(Multi-step shape changes)
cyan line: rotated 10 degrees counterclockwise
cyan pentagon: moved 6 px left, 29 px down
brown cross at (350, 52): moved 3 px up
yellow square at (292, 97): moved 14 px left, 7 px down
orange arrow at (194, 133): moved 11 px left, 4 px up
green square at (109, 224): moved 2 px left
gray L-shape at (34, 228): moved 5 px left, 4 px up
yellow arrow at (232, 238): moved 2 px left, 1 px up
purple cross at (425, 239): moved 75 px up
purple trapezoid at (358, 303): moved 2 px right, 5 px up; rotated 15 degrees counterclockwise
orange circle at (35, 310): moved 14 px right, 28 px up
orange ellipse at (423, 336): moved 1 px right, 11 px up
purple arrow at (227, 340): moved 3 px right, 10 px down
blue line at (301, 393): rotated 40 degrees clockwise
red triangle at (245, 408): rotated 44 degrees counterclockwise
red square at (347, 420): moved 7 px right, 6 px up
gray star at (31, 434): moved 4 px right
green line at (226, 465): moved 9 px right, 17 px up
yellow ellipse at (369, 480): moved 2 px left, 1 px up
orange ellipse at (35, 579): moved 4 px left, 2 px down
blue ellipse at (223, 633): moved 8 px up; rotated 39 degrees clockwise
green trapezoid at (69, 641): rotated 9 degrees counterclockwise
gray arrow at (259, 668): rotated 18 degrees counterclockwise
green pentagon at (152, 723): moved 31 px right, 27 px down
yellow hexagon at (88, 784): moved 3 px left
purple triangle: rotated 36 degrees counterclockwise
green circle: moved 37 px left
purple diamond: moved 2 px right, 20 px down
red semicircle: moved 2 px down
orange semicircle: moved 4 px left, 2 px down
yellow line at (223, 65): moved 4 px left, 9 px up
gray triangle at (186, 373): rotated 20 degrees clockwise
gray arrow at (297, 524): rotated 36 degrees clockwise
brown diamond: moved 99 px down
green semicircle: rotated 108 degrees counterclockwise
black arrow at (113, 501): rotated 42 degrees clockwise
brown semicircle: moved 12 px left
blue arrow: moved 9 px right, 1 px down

• [WHAT YOU SHOULD DO]:
For the lines above, output exactly those from the line containing "red semicircle: moved 2 px down" through the line containing "gray arrow at (297, 524): rotated", and skip the others.

• [RESPONSE BOX]:
red semicircle: moved 2 px down
orange semicircle: moved 4 px left, 2 px down
yellow line at (223, 65): moved 4 px left, 9 px up
gray triangle at (186, 373): rotated 20 degrees clockwise
gray arrow at (297, 524): rotated 36 degrees clockwise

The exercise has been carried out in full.